● WHAT NEEDS TO BE DONE
Pick every line from the data below that contains the string "right" and copy it.

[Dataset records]

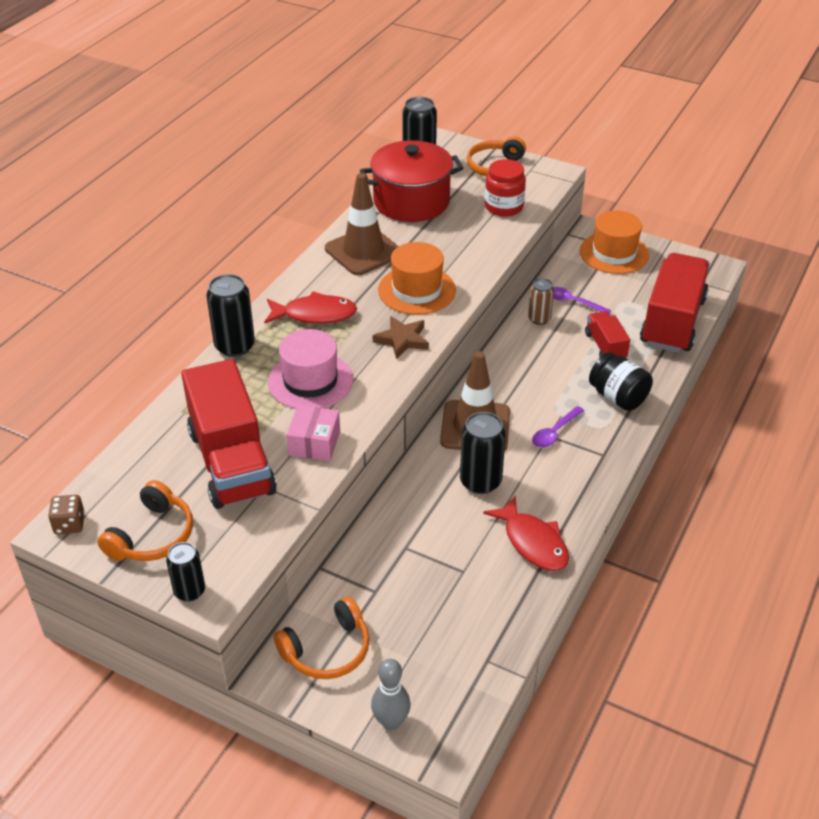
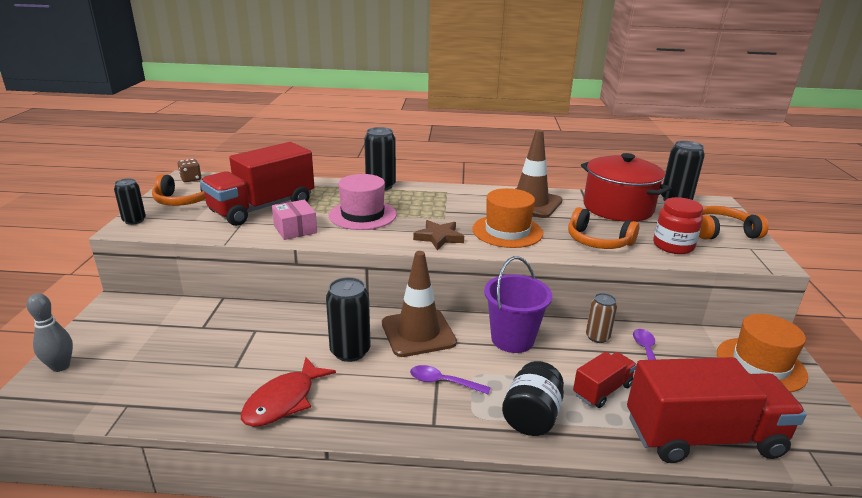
camera: 65 degrees right, 15 degrees down
red fish [264,291,357,324] -> none
orange headphones [274,597,370,679] -> orange headphones moved to [568,207,639,249]
pink box [287,405,340,461] -> pink box turned 75 degrees clockwise [272,200,317,240]
none -> purple bucket [484,256,552,353]

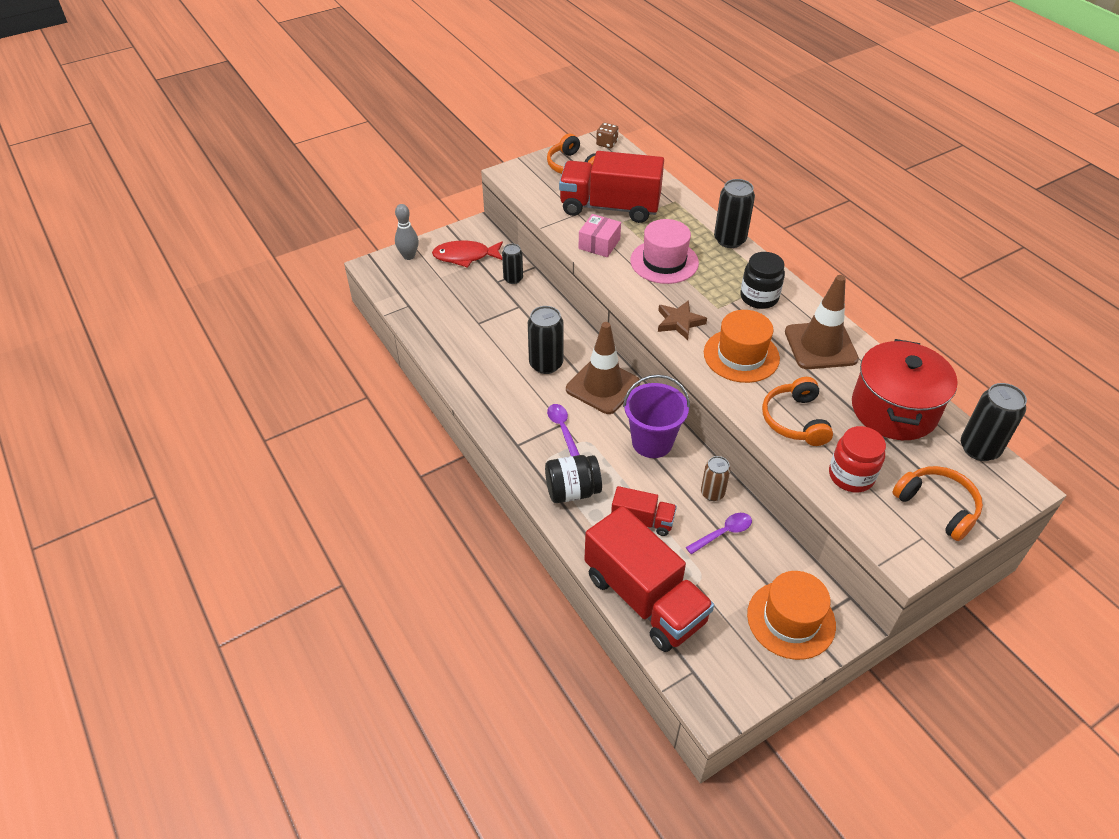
camera: 55 degrees right, 20 degrees up
black can [114,178,146,225] -> black can moved to [502,244,523,284]
red fish [241,357,336,427] -> red fish moved to [432,241,503,268]
none -> black jar [740,252,785,309]

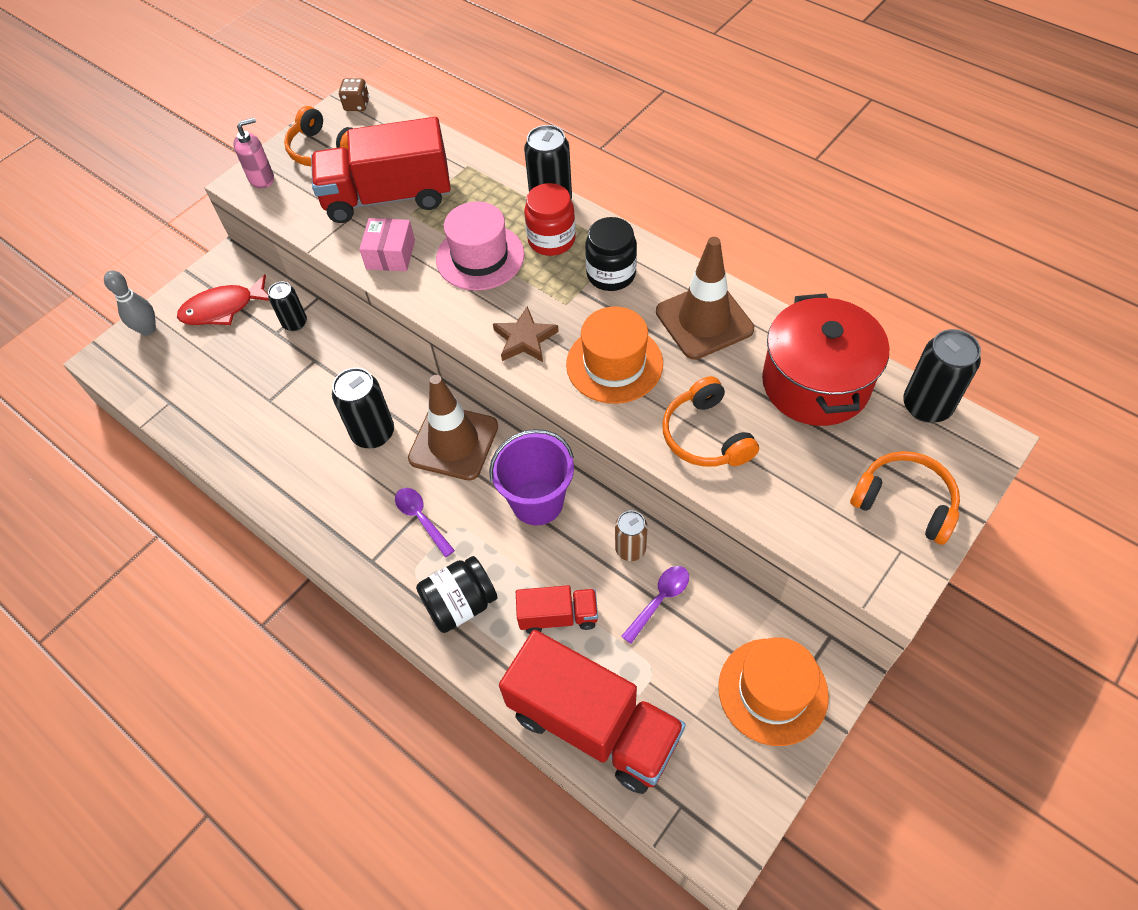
camera: 15 degrees left, 10 degrees up
red jar [829,426,886,492] -> red jar moved to [524,183,576,256]
none -> pink soap dispenser [233,118,274,189]

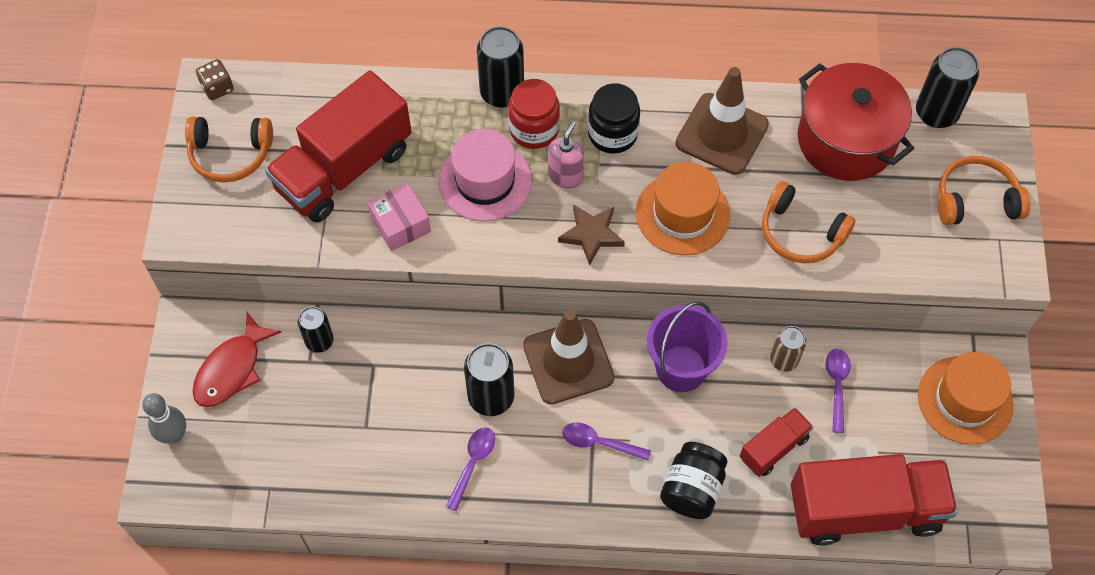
camera: 40 degrees left, 5 degrees up
pink soap dispenser [233,118,274,189] -> pink soap dispenser moved to [548,121,584,188]
none -> purple spoon [446,427,495,511]

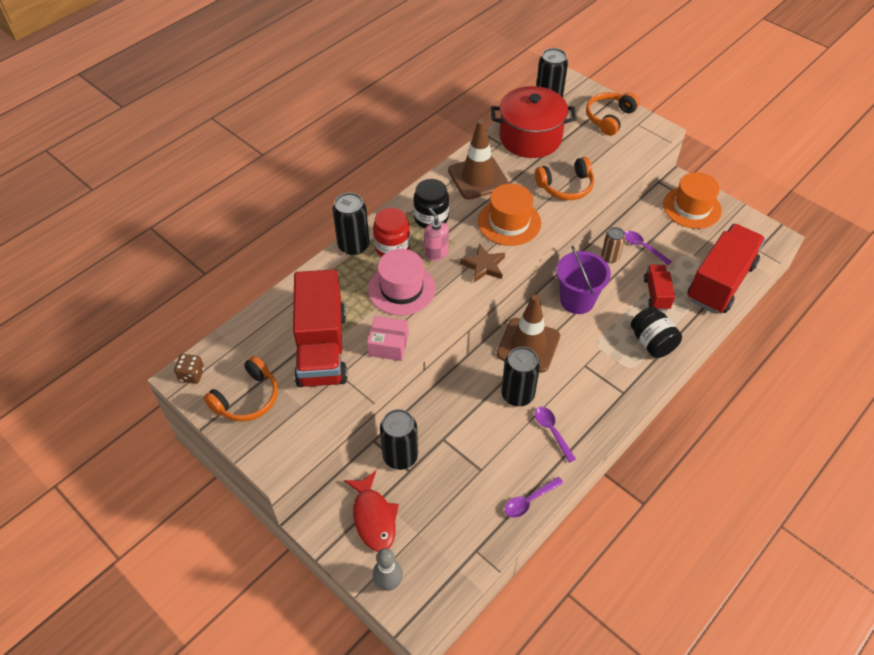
camera: 50 degrees left, 10 degrees down
black can [298,307,334,353] -> black can [380,409,418,470], size x1.58
purple spoon [563,423,651,461] -> purple spoon moved to [505,477,563,518]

● RESPONSE TO THIS EXERCISE
camera: 65 degrees right, 15 degrees down
camera: 55 degrees right, 20 degrees up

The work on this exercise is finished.